_Exercise brief_
Copy the entries below exactly; any picture among them should be left out.

Recorded data:
+--

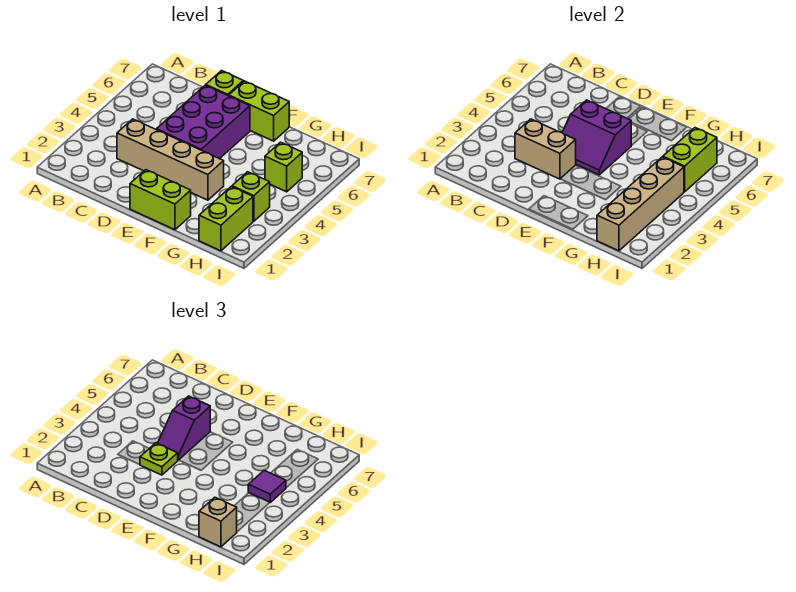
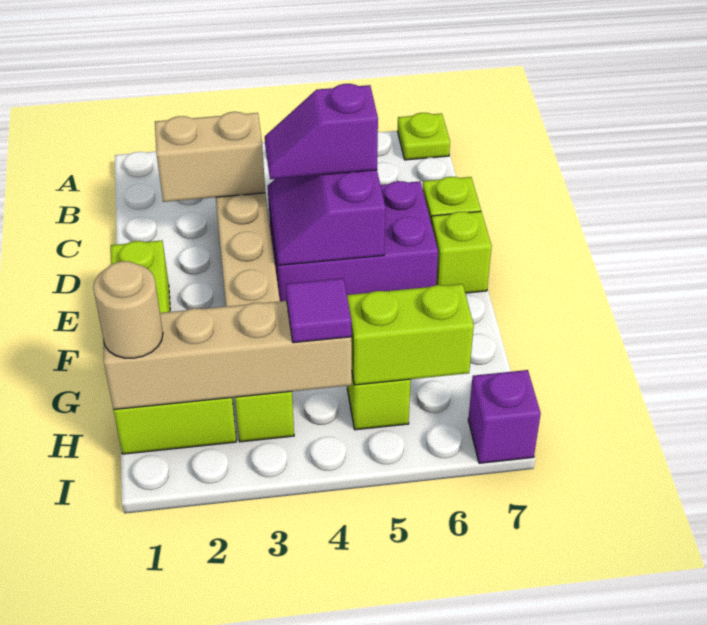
tan brick C3:D3 level 2 -> tan brick C2:C3 level 2
lime plate D3 level 3 -> lime plate A7 level 1
lime brick E7:F7 level 1 -> lime brick E7 level 1
tan brick H1 level 3 -> tan round brick H1 level 3
none -> purple brick I7 level 1

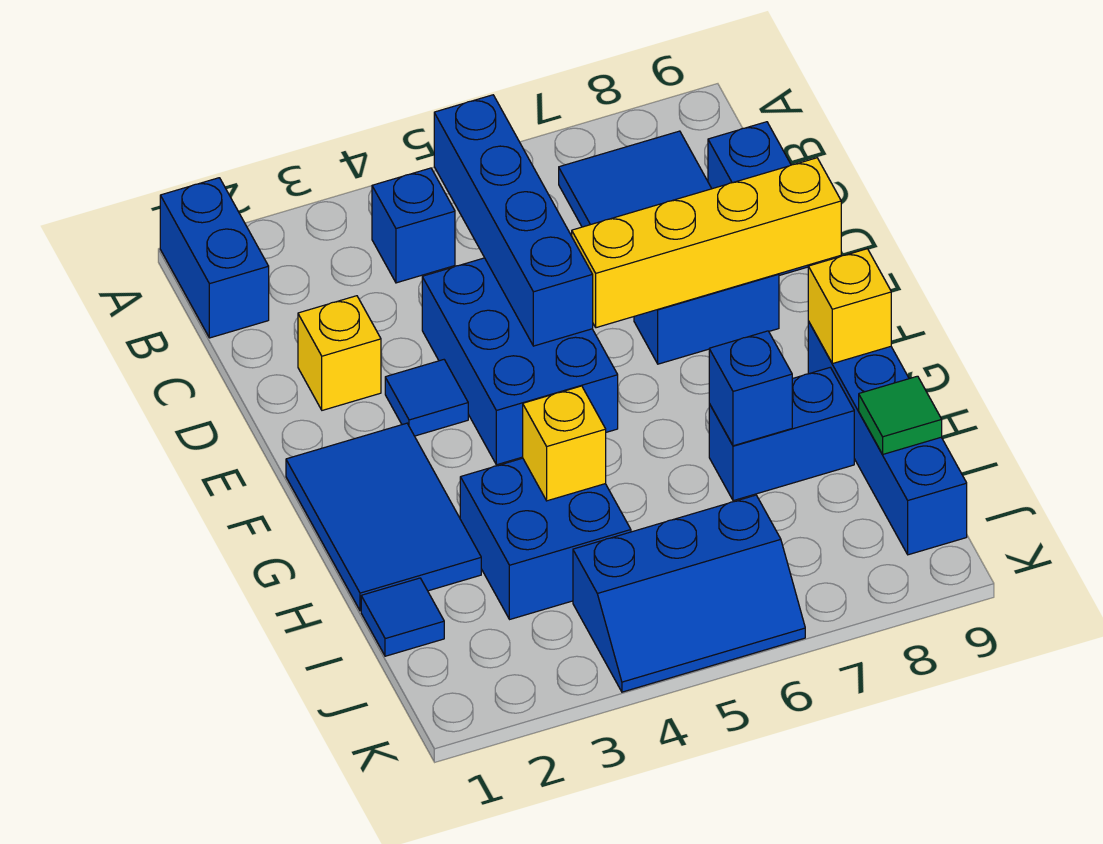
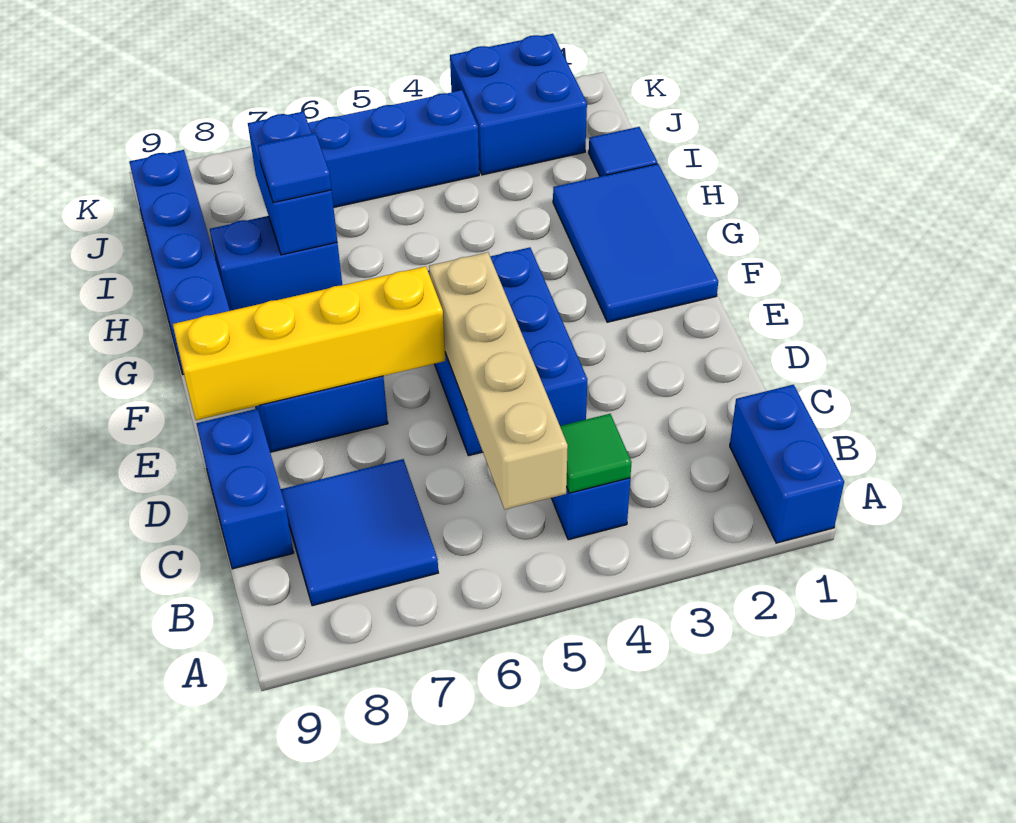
blue brick B5:E5 level 2 -> tan brick B5:E5 level 2
yellow brick D2 level 1 -> none
blue tile E3 level 1 -> blue tile H7 level 3
yellow brick G9 level 2 -> none
blue brick H3:I4 level 1 -> blue brick J2:K3 level 1
yellow brick H4 level 2 -> none
blue brick H7 level 2 -> blue brick H7:I7 level 2
green tile I9 level 2 -> green tile B4 level 2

+--

_Solution to the exercise_
tan brick C3:D3 level 2 -> tan brick C2:C3 level 2
lime plate D3 level 3 -> lime plate A7 level 1
lime brick E7:F7 level 1 -> lime brick E7 level 1
tan brick H1 level 3 -> tan round brick H1 level 3
none -> purple brick I7 level 1

blue brick B5:E5 level 2 -> tan brick B5:E5 level 2
yellow brick D2 level 1 -> none
blue tile E3 level 1 -> blue tile H7 level 3
yellow brick G9 level 2 -> none
blue brick H3:I4 level 1 -> blue brick J2:K3 level 1
yellow brick H4 level 2 -> none
blue brick H7 level 2 -> blue brick H7:I7 level 2
green tile I9 level 2 -> green tile B4 level 2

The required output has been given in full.